*INSTRUCTIONS TO FOLLOW:*
For each line below with the word "green", write out a copy.

Scene comparison data:

*** Begin section ***

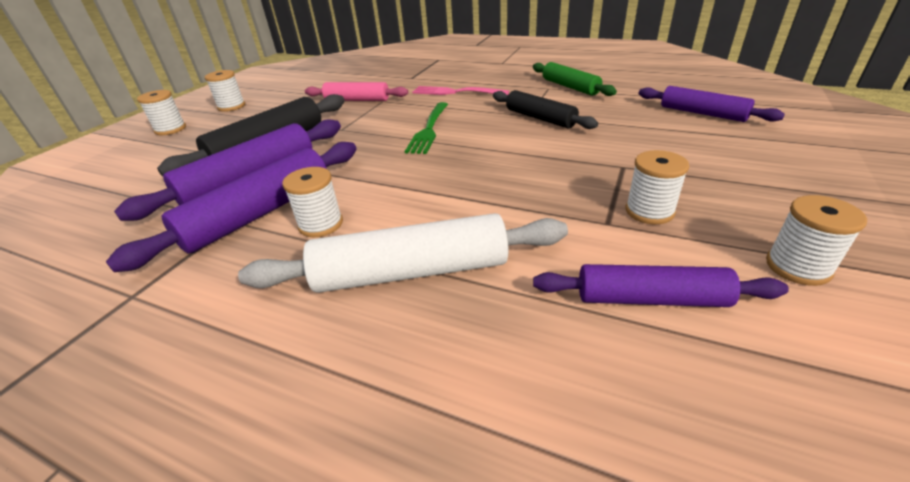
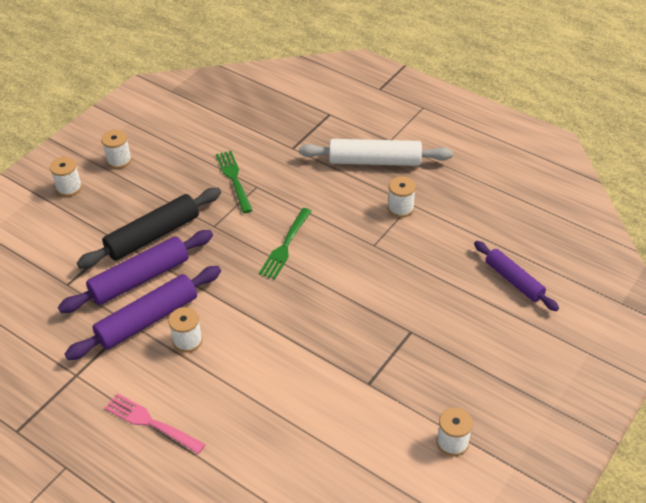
camera: 10 degrees right, 10 degrees up
(357, 100) = (234, 179): pink rolling pin -> green fork
(411, 272) = (236, 395): white rolling pin -> white rolling pin (375, 161)
(456, 92) = (326, 189): pink fork -> pink fork (151, 423)
(540, 118) = (381, 253): black rolling pin -> none
(570, 87) = (431, 208): green rolling pin -> none
(649, 211) = (400, 380): white spool -> white spool (400, 208)
(650, 298) = (359, 443): purple rolling pin -> none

*** End section ***

*EXERCISE RESPONSE:*
(357, 100) = (234, 179): pink rolling pin -> green fork
(570, 87) = (431, 208): green rolling pin -> none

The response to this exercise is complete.